**Short problem:**
Select every line of the rows below that contains the string "space", and copy each such line in full. Matching is case-sensitive.

**Material supplied:**
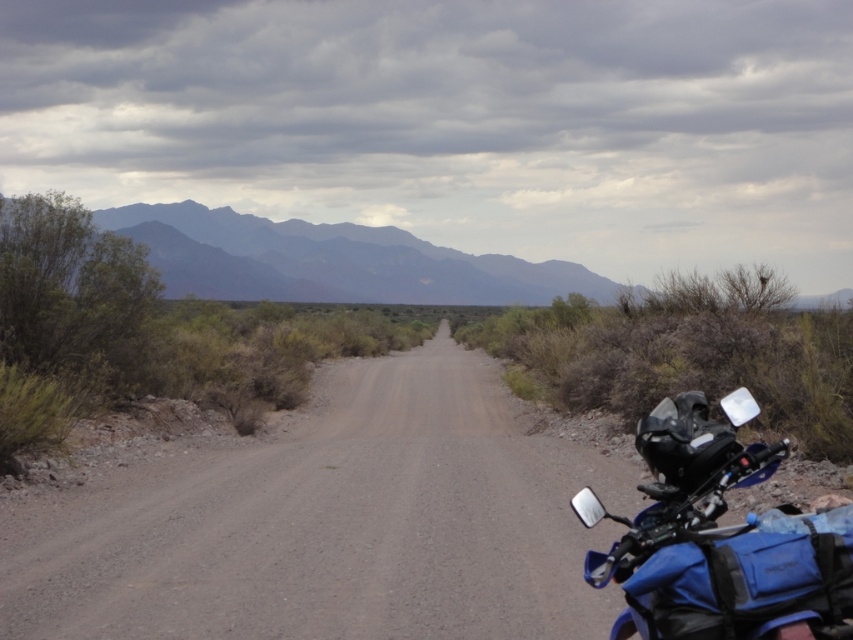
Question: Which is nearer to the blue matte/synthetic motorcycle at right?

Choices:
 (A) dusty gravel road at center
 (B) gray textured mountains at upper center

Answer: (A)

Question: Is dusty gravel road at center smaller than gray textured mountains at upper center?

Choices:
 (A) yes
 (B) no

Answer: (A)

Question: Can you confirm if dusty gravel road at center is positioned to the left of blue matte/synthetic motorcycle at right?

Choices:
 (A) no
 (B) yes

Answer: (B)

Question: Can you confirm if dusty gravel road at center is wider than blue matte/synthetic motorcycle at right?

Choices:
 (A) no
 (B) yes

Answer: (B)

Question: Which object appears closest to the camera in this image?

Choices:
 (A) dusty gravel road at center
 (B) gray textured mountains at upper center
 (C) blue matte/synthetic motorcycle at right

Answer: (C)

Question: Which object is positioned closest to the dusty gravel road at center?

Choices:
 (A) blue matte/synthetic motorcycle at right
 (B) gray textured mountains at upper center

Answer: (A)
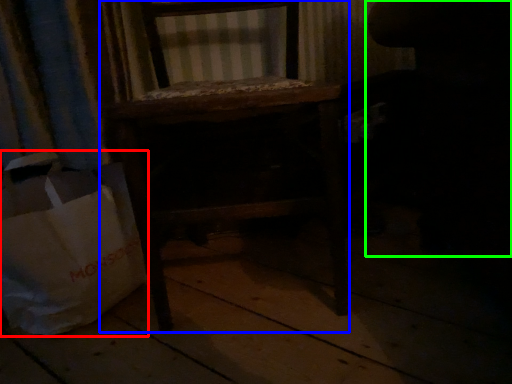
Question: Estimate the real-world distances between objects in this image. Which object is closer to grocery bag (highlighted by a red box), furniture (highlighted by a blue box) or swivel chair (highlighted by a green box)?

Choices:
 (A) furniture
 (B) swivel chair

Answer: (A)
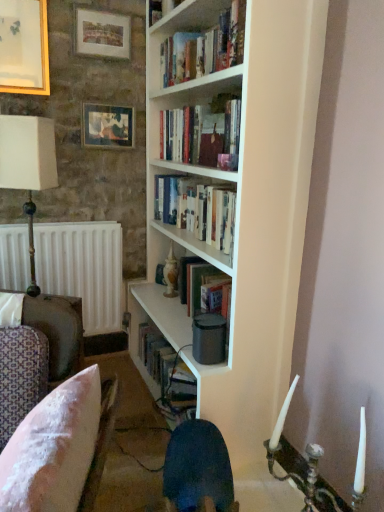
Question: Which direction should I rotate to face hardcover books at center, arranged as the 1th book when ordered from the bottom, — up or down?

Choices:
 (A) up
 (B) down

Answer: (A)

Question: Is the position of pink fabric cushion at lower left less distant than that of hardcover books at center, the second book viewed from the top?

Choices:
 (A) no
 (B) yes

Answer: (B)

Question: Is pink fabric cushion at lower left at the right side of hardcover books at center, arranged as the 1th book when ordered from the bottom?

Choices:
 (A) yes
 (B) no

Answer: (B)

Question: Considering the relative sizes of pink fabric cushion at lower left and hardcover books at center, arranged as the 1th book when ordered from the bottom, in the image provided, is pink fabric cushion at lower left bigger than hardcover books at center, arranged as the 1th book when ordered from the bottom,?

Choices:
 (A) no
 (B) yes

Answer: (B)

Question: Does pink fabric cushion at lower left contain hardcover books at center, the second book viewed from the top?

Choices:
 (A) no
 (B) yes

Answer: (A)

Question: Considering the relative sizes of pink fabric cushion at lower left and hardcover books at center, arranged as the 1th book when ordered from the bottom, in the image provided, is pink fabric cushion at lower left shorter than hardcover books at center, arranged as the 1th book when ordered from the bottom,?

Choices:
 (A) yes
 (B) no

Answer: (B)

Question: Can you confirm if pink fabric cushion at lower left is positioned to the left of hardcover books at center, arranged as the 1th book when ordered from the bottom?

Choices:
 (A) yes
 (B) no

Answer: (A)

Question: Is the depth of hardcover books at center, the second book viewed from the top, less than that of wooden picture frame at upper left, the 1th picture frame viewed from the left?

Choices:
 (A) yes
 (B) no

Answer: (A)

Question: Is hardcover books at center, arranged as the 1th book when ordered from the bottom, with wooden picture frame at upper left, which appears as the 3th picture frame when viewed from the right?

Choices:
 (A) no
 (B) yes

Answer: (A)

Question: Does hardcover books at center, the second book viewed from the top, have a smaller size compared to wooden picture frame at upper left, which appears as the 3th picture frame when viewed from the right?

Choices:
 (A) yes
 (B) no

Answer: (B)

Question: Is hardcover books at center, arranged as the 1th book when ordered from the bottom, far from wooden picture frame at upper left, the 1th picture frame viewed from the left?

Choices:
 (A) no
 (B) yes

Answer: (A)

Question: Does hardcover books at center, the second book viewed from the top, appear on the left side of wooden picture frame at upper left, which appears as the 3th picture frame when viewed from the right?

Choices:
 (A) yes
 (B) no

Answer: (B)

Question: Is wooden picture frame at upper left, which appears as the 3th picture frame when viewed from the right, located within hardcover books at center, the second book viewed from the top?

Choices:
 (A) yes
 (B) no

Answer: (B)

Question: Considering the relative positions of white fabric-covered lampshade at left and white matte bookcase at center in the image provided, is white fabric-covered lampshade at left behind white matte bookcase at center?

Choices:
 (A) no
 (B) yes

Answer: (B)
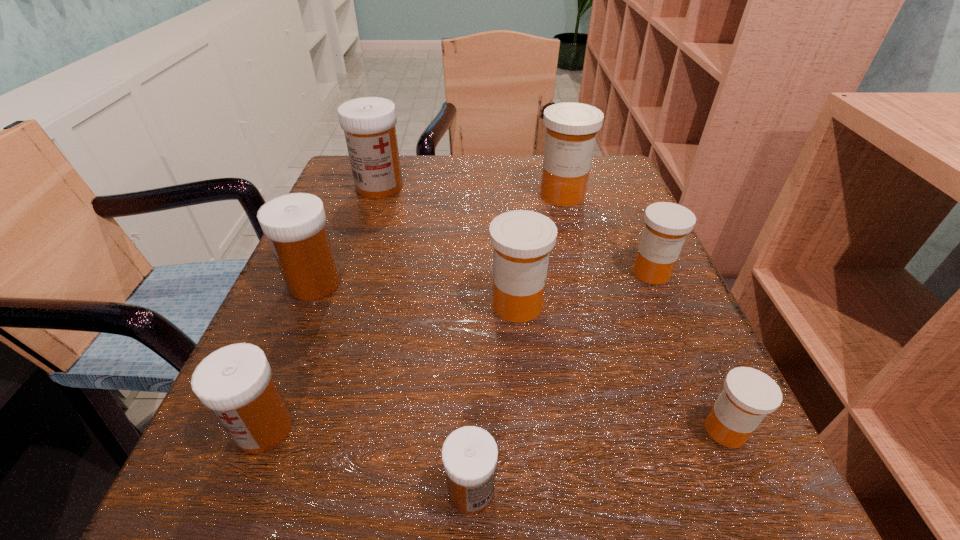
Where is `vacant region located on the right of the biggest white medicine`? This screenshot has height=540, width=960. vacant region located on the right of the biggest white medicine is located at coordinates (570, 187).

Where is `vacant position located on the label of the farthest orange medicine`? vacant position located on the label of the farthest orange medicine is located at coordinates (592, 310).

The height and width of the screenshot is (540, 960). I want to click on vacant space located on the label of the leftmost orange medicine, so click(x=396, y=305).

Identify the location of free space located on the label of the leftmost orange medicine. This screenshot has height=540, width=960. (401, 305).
---
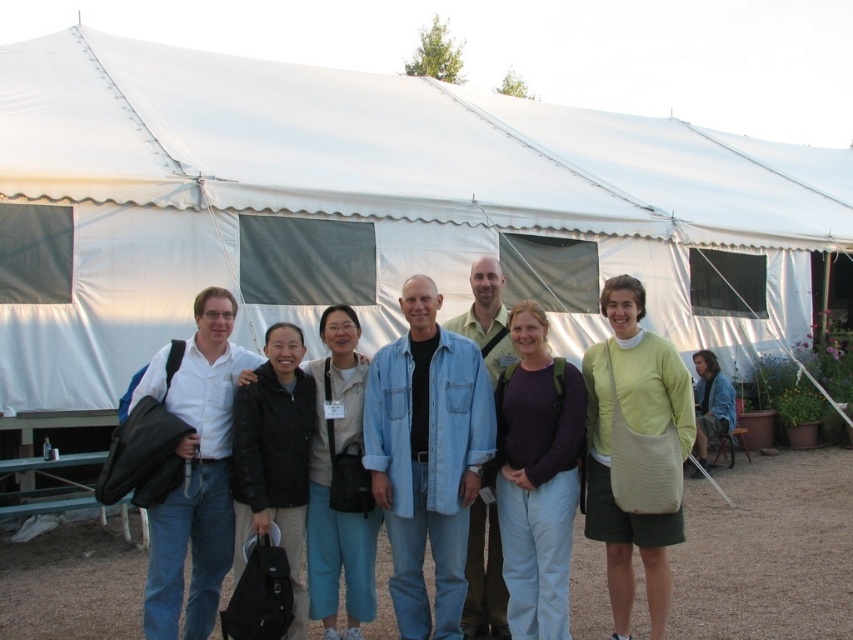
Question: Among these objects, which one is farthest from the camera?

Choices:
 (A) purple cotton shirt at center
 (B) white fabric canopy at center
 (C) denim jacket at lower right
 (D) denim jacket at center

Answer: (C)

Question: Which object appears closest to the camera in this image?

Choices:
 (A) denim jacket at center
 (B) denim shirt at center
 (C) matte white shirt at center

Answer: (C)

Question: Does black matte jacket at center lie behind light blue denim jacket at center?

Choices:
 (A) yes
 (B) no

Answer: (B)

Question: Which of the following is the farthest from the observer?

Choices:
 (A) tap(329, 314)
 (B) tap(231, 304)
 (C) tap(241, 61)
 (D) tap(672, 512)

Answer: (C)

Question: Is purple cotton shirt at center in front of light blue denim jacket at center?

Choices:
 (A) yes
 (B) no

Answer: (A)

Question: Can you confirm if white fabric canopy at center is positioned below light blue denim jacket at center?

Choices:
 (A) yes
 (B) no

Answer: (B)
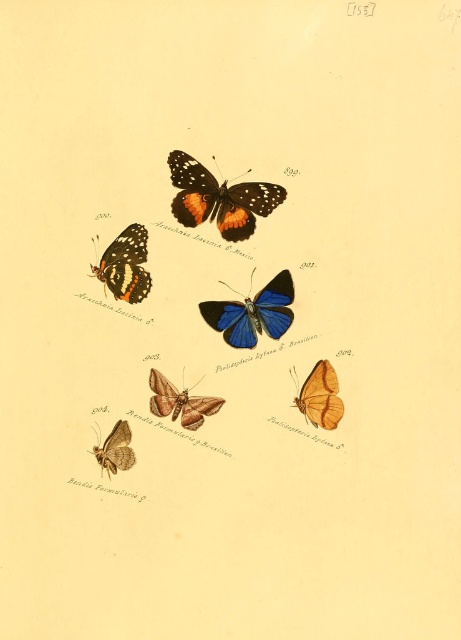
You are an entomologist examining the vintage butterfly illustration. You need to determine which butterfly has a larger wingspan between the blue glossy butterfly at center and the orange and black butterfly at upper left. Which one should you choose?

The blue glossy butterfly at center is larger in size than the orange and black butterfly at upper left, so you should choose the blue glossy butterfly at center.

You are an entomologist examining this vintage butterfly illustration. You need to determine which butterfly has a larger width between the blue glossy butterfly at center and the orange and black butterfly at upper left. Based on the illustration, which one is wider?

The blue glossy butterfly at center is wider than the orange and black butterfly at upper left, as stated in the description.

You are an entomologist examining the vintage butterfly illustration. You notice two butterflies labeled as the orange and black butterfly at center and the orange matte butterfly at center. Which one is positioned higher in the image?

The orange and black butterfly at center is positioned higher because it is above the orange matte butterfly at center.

**Reply:**
The height and width of the screenshot is (540, 960). I want to click on vacant space located on the label of the leftmost orange medicine, so click(x=396, y=305).
Identify the location of free space located on the label of the leftmost orange medicine. This screenshot has height=540, width=960. (401, 305).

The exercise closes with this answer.